__Recorded information__.
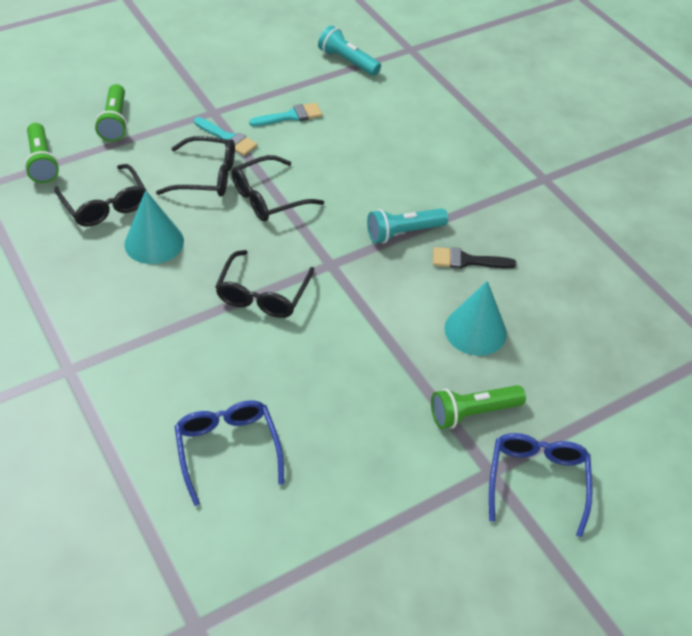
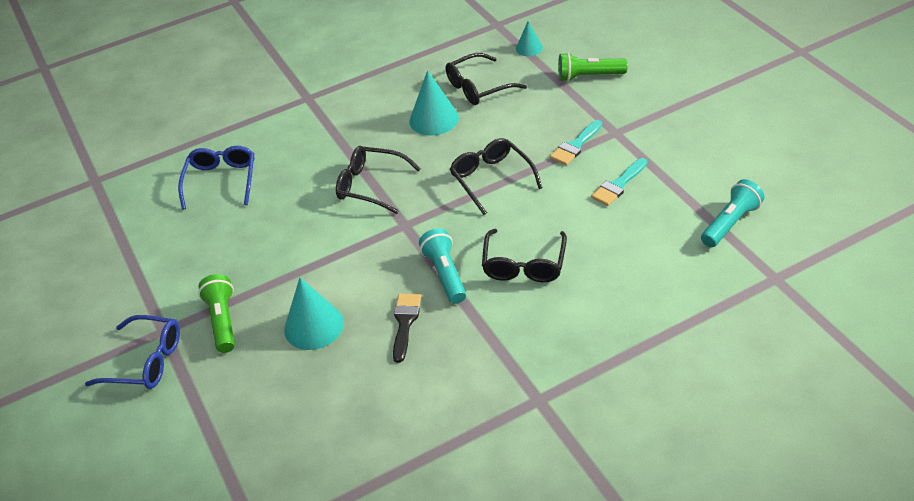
camera: 100 degrees right, 5 degrees down
(42, 162) = (529, 48): green flashlight -> turquoise cone
(207, 176) = (518, 139): black glasses -> black glasses (524, 265)
(227, 449) = (221, 181): blue glasses -> blue glasses turned 75 degrees counterclockwise
(291, 116) = (618, 185): turquoise brush -> turquoise brush turned 60 degrees clockwise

__To do__. May I have exactly the lines from the one containing "(207, 176) = (518, 139): black" through the last line of the data, both included?

__Written response__.
(207, 176) = (518, 139): black glasses -> black glasses (524, 265)
(227, 449) = (221, 181): blue glasses -> blue glasses turned 75 degrees counterclockwise
(291, 116) = (618, 185): turquoise brush -> turquoise brush turned 60 degrees clockwise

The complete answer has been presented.